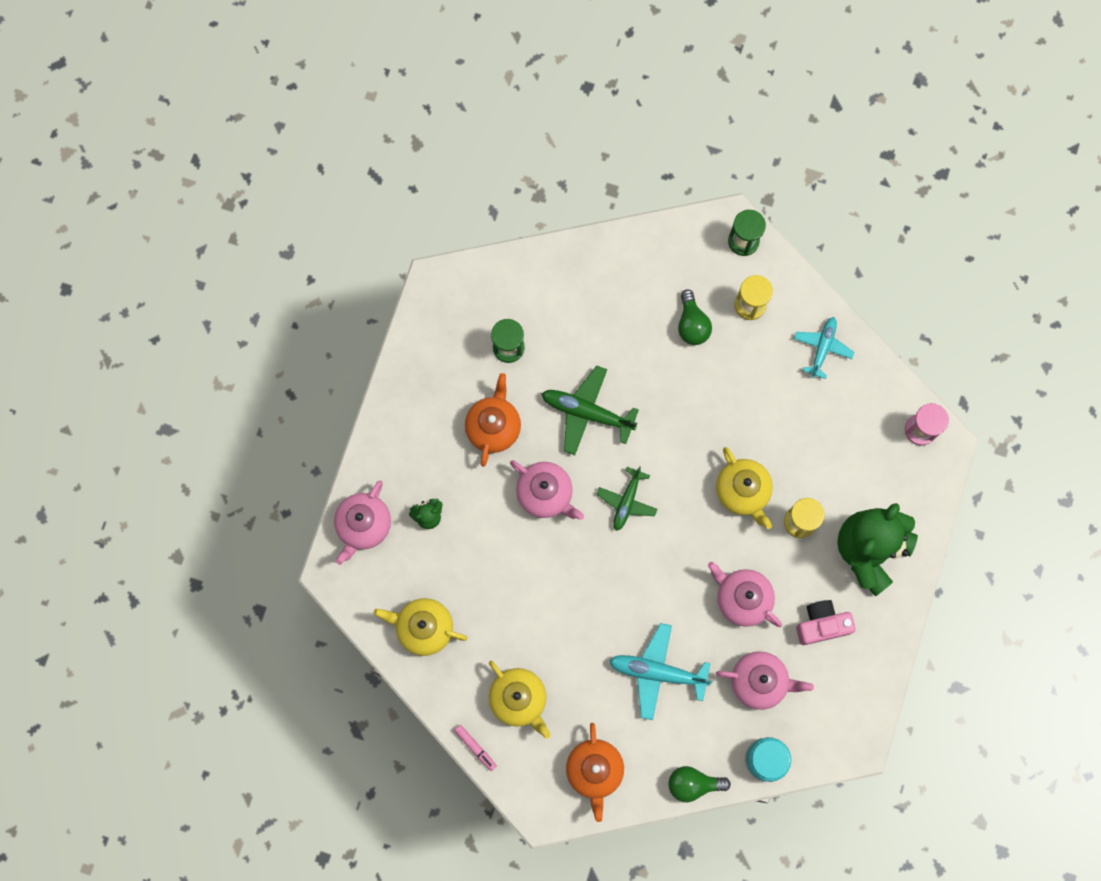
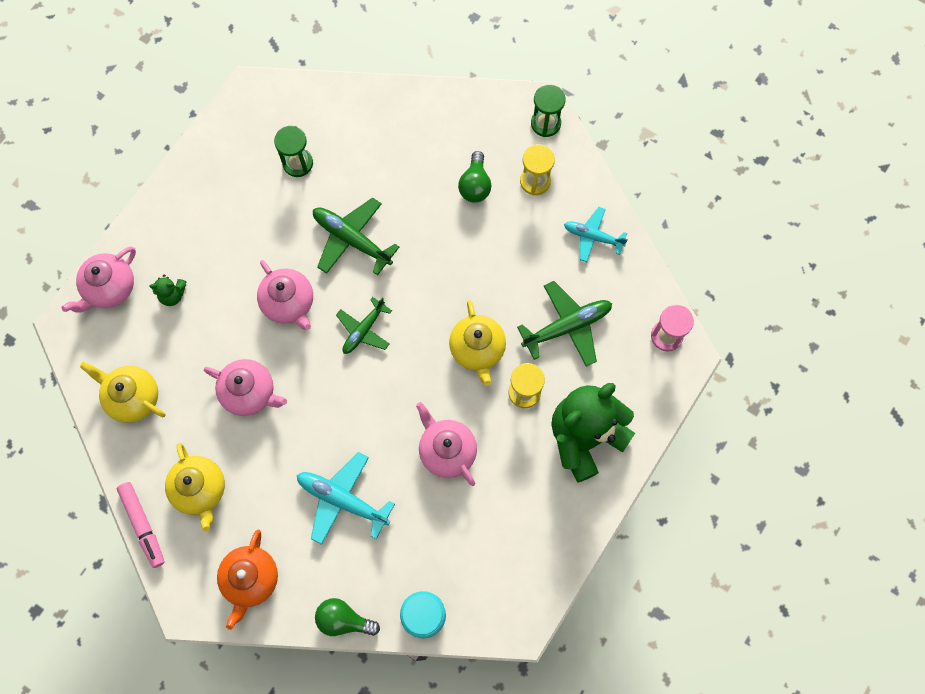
camera: 15 degrees right, 5 degrees down
(475, 748) = (143, 525): pink marker -> pink marker, size x1.60
(493, 427) = (260, 230): orange teapot -> none
(759, 681) = (440, 536): pink teapot -> pink teapot (250, 393)
(822, 348) = (593, 237): turquoise plane -> turquoise plane turned 105 degrees counterclockwise
(822, 445) = (567, 326): none -> green plane
(822, 624) = (517, 497): pink camera -> none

#####

- _Task description_: Filter the preceding entries down to the lines with "none".

- _Your solution_:
(493, 427) = (260, 230): orange teapot -> none
(822, 445) = (567, 326): none -> green plane
(822, 624) = (517, 497): pink camera -> none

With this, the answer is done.